Segment Start: Records supplied

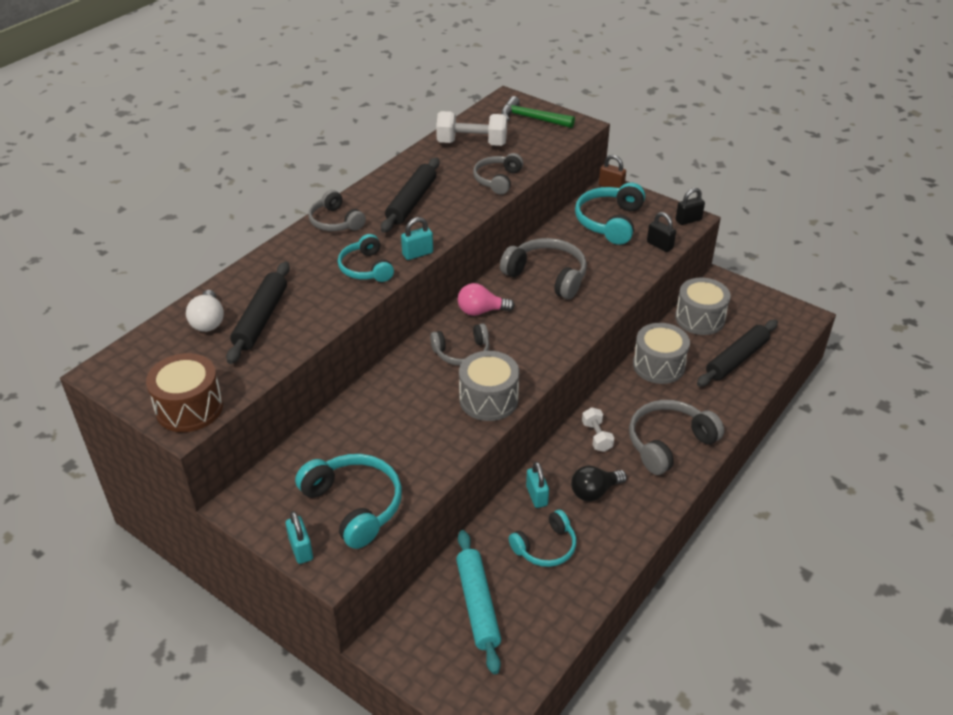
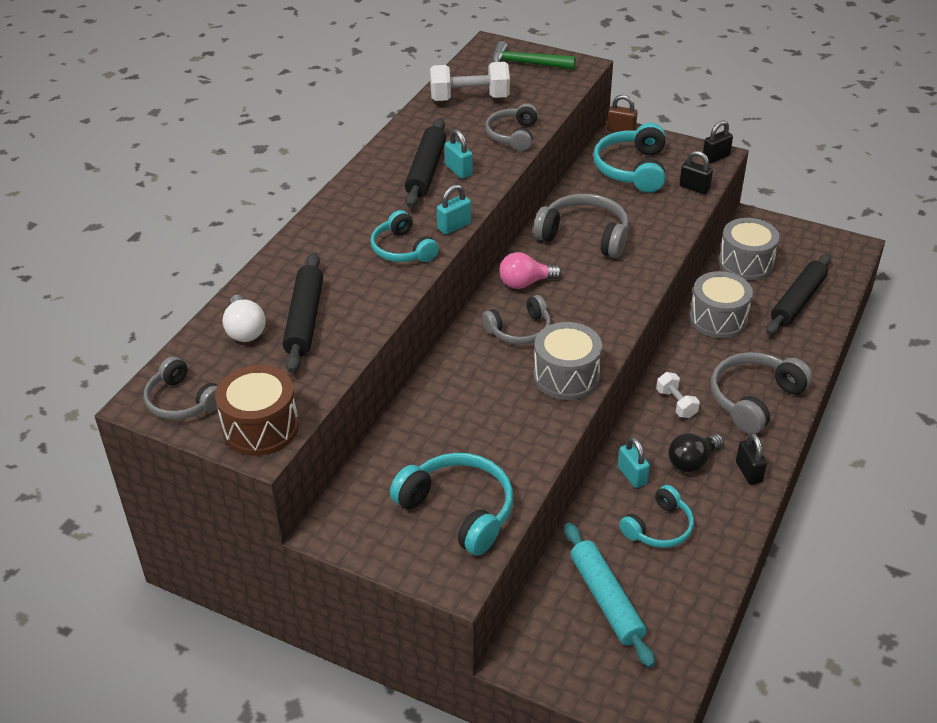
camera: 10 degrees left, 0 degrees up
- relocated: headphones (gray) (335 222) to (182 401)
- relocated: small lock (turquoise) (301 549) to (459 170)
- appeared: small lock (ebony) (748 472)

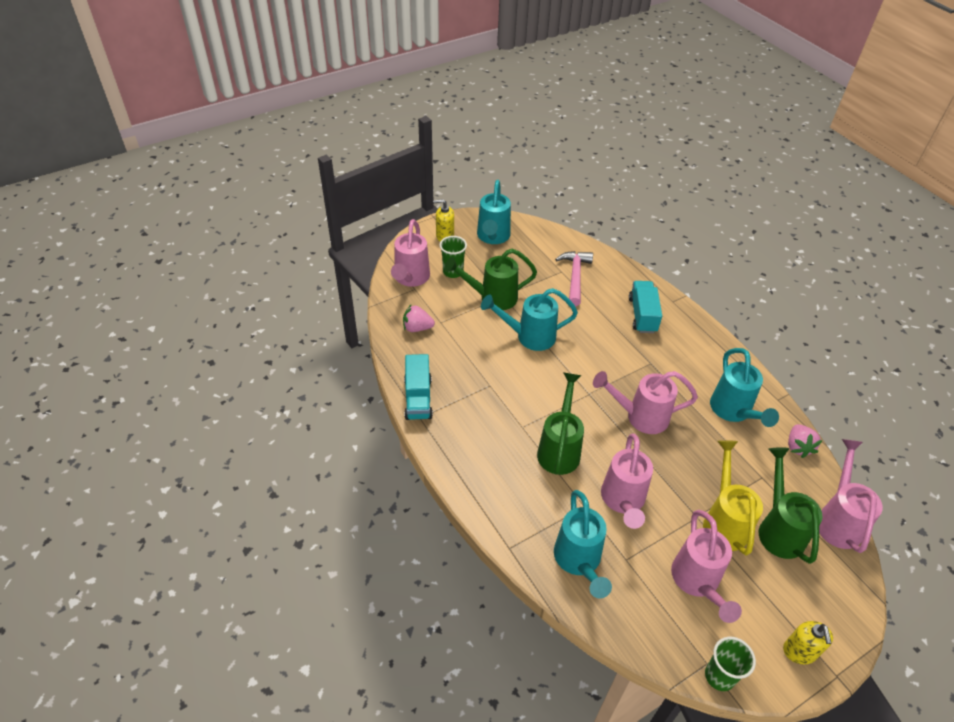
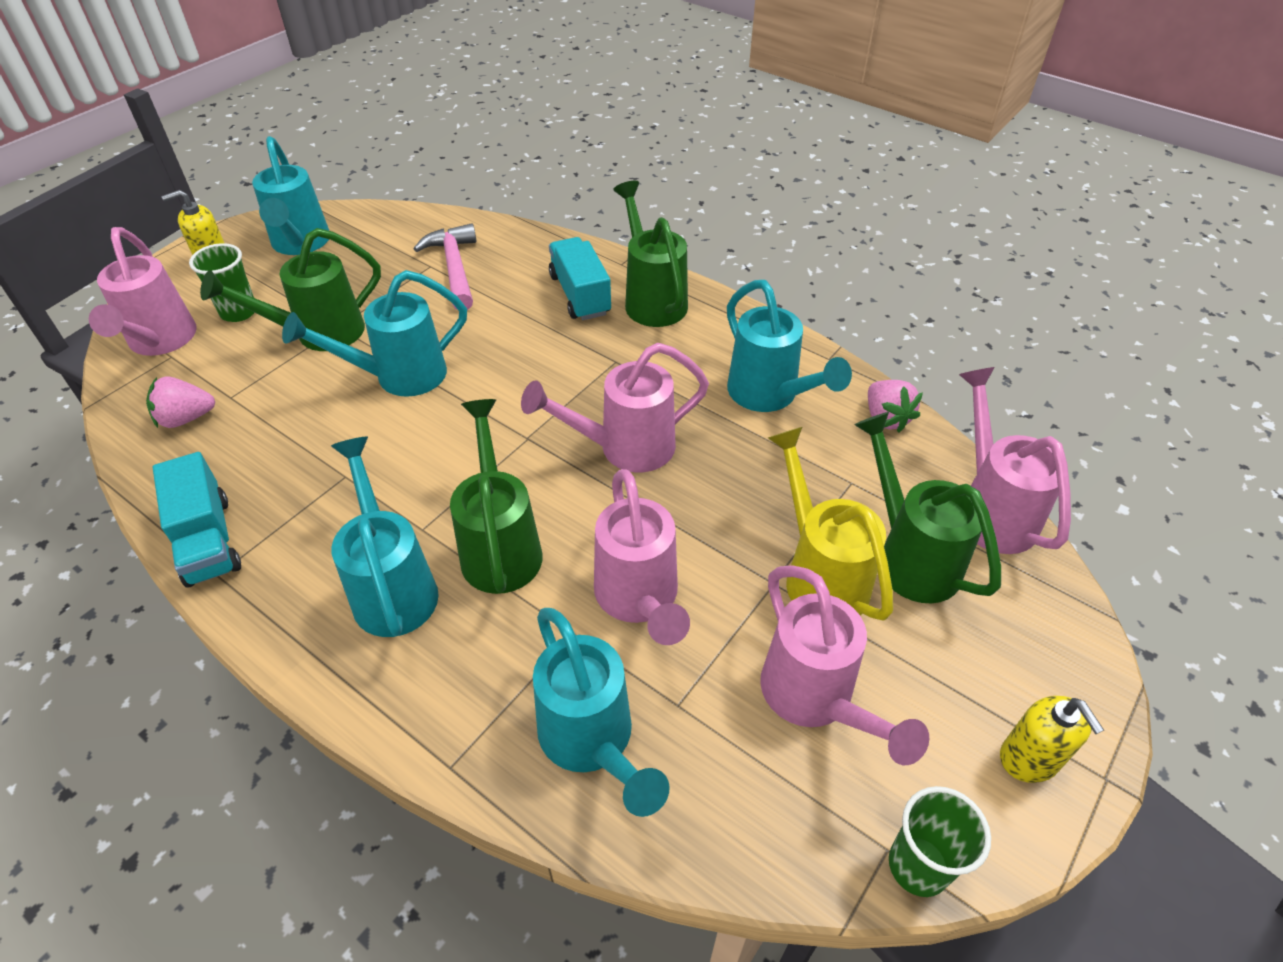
camera: 20 degrees left, 0 degrees up
- appeared: sprinkling can (turquoise) (392 585)
- appeared: sprinkling can (leaf-green) (652 299)

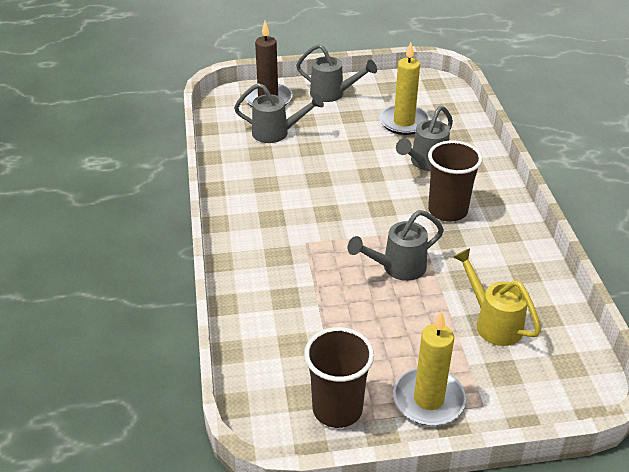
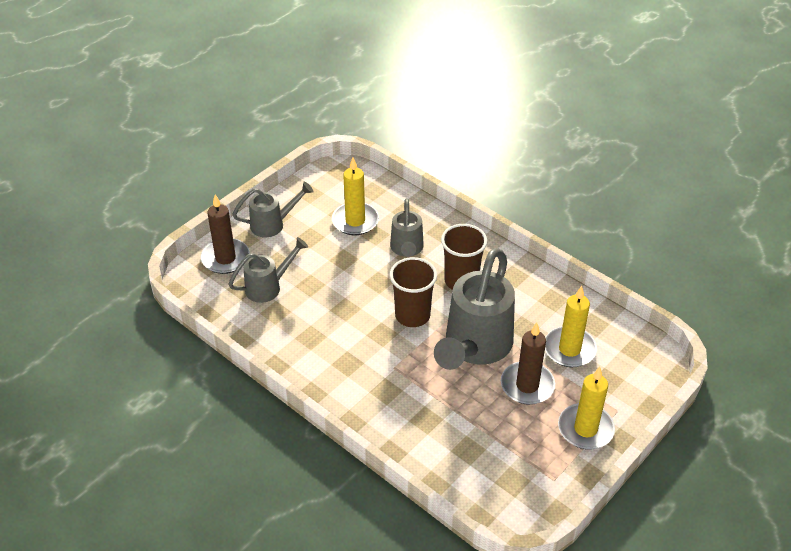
camera: 40 degrees left, 5 degrees up
- relocated: cup (dark brown) (337 409) to (412 315)
- size: sprinkling can (gray) (397 268) = (474 348) x1.86
- appeared: candle (dark brown) (527 385)
- exchanged: sprinkling can (golden) (492 322) to candle (golden) (569 349)

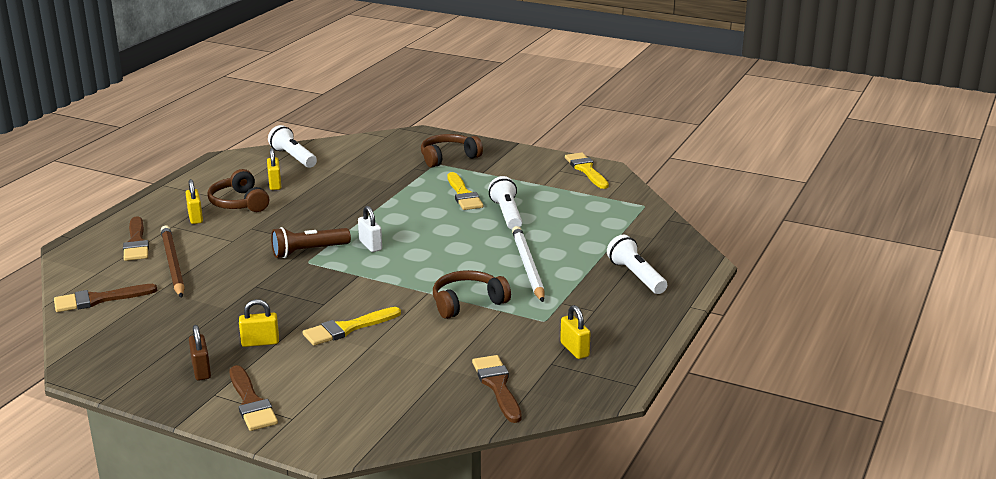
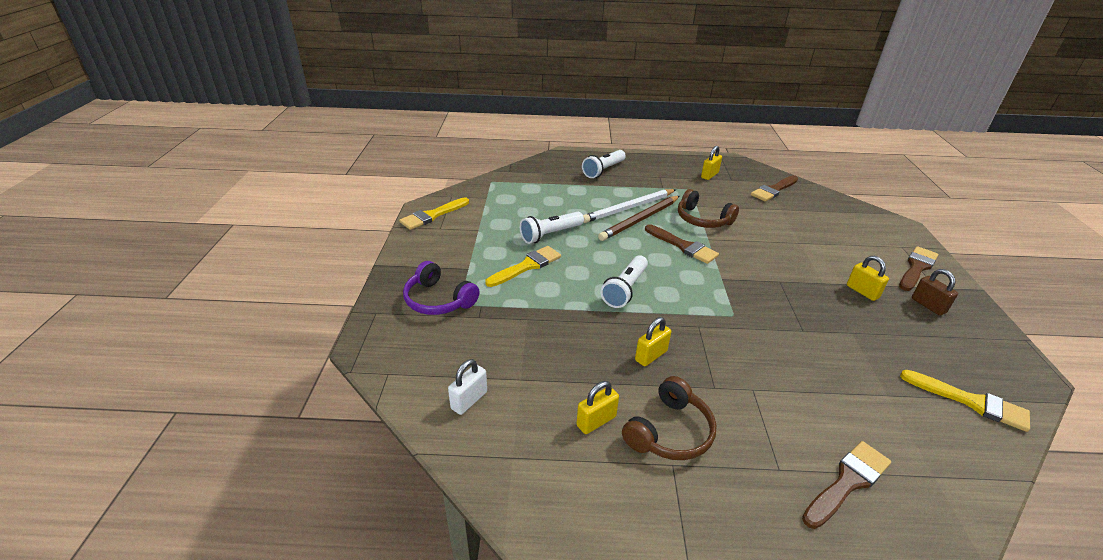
camera: 115 degrees left, 10 degrees up
- colour: headphones (dark brown) (448 158) to headphones (royal purple) (438 300)
- relocated: small lock (pure white) (370 245) to (469 400)
- relocated: wooden pencil (dark brown) (172 264) to (640 220)
- relocated: flashlight (pure white) (293 157) to (625 289)
- relocated: small lock (golden) (195 217) to (651 356)
- relocated: brush (dark brown) (99 299) to (683 246)
- relocated: brush (golden) (347 328) to (970 402)
- spun: small lock (dark brown) (201 370) = (928 305) 75 degrees counterclockwise
- missing: flashlight (dark brown) (308 251)

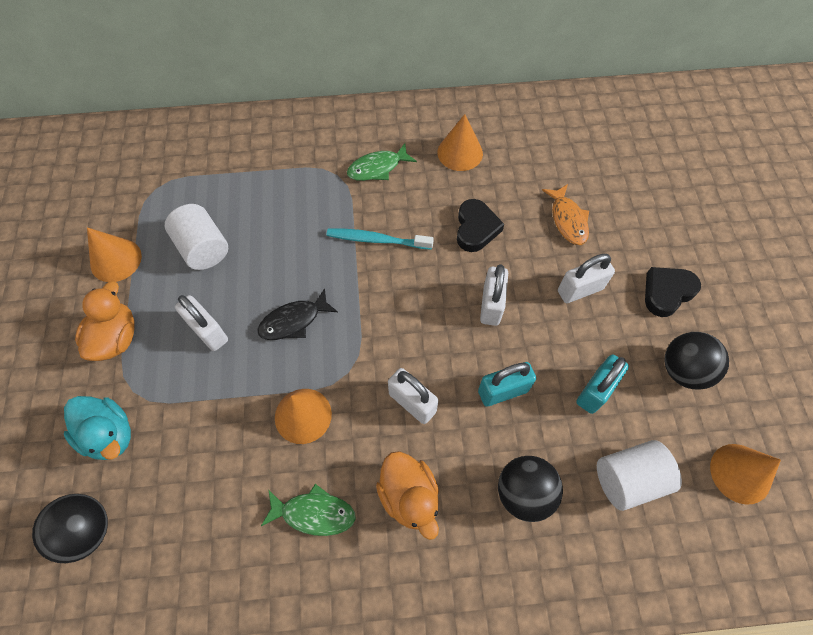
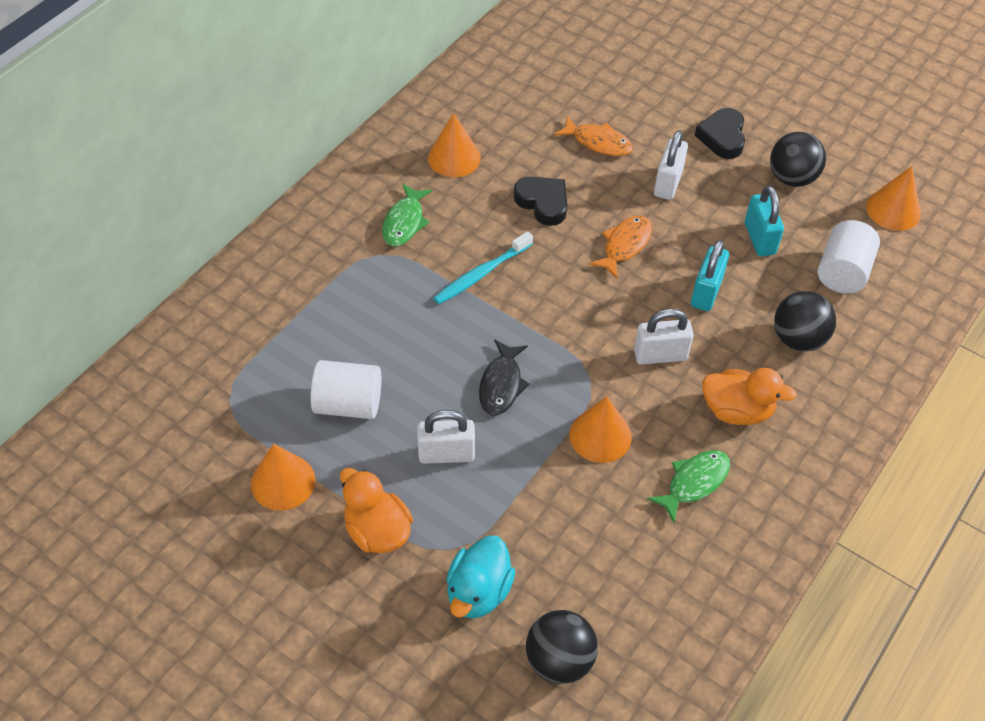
camera: 50 degrees left, 10 degrees down
- spun: rubber duck (turquoise) (110 434) = (478 591) 120 degrees clockwise
- exchanged: small lock (pure white) (491 305) to fish figure (bright orange) (625 245)

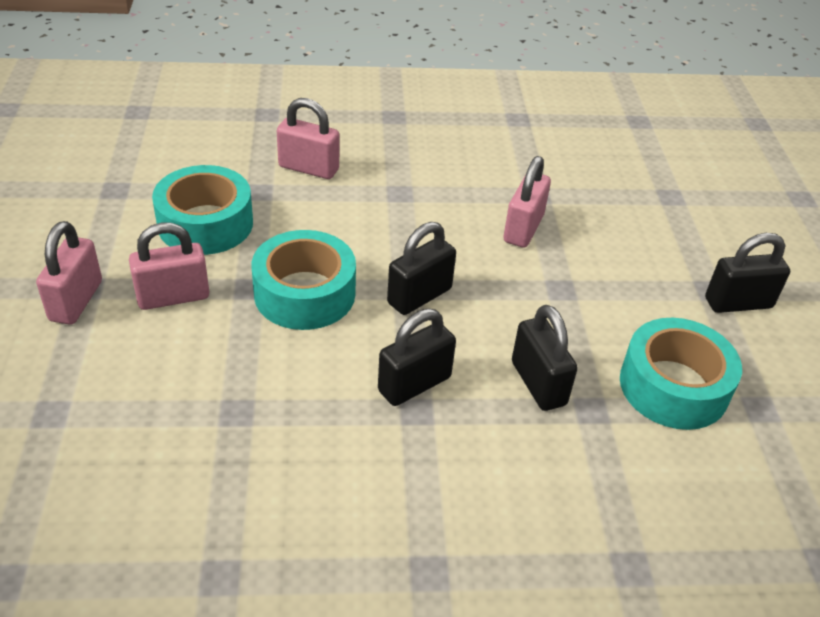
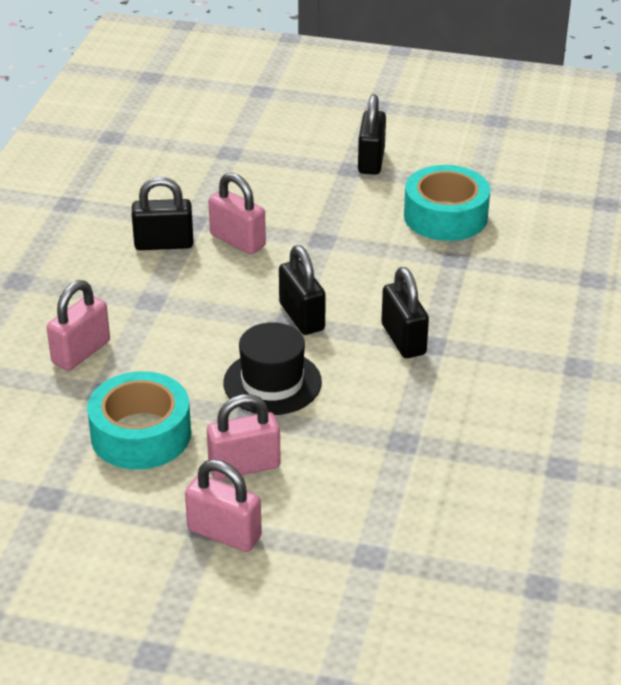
camera: 70 degrees left, 5 degrees down
- relocated: small lock (ebony) (538 383) to (164 244)
- spun: small lock (pink) (173 297) = (244 466) 75 degrees clockwise
- exchanged: tape (turquoise) (305 293) to top hat (ebony) (272 382)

Segment End: Records supplied

> [Exercise goal]: All the records above must be retyped exactly, except for their pictures.

> [Output below]:
camera: 10 degrees left, 0 degrees up
- relocated: headphones (gray) (335 222) to (182 401)
- relocated: small lock (turquoise) (301 549) to (459 170)
- appeared: small lock (ebony) (748 472)

camera: 20 degrees left, 0 degrees up
- appeared: sprinkling can (turquoise) (392 585)
- appeared: sprinkling can (leaf-green) (652 299)

camera: 40 degrees left, 5 degrees up
- relocated: cup (dark brown) (337 409) to (412 315)
- size: sprinkling can (gray) (397 268) = (474 348) x1.86
- appeared: candle (dark brown) (527 385)
- exchanged: sprinkling can (golden) (492 322) to candle (golden) (569 349)

camera: 115 degrees left, 10 degrees up
- colour: headphones (dark brown) (448 158) to headphones (royal purple) (438 300)
- relocated: small lock (pure white) (370 245) to (469 400)
- relocated: wooden pencil (dark brown) (172 264) to (640 220)
- relocated: flashlight (pure white) (293 157) to (625 289)
- relocated: small lock (golden) (195 217) to (651 356)
- relocated: brush (dark brown) (99 299) to (683 246)
- relocated: brush (golden) (347 328) to (970 402)
- spun: small lock (dark brown) (201 370) = (928 305) 75 degrees counterclockwise
- missing: flashlight (dark brown) (308 251)

camera: 50 degrees left, 10 degrees down
- spun: rubber duck (turquoise) (110 434) = (478 591) 120 degrees clockwise
- exchanged: small lock (pure white) (491 305) to fish figure (bright orange) (625 245)

camera: 70 degrees left, 5 degrees down
- relocated: small lock (ebony) (538 383) to (164 244)
- spun: small lock (pink) (173 297) = (244 466) 75 degrees clockwise
- exchanged: tape (turquoise) (305 293) to top hat (ebony) (272 382)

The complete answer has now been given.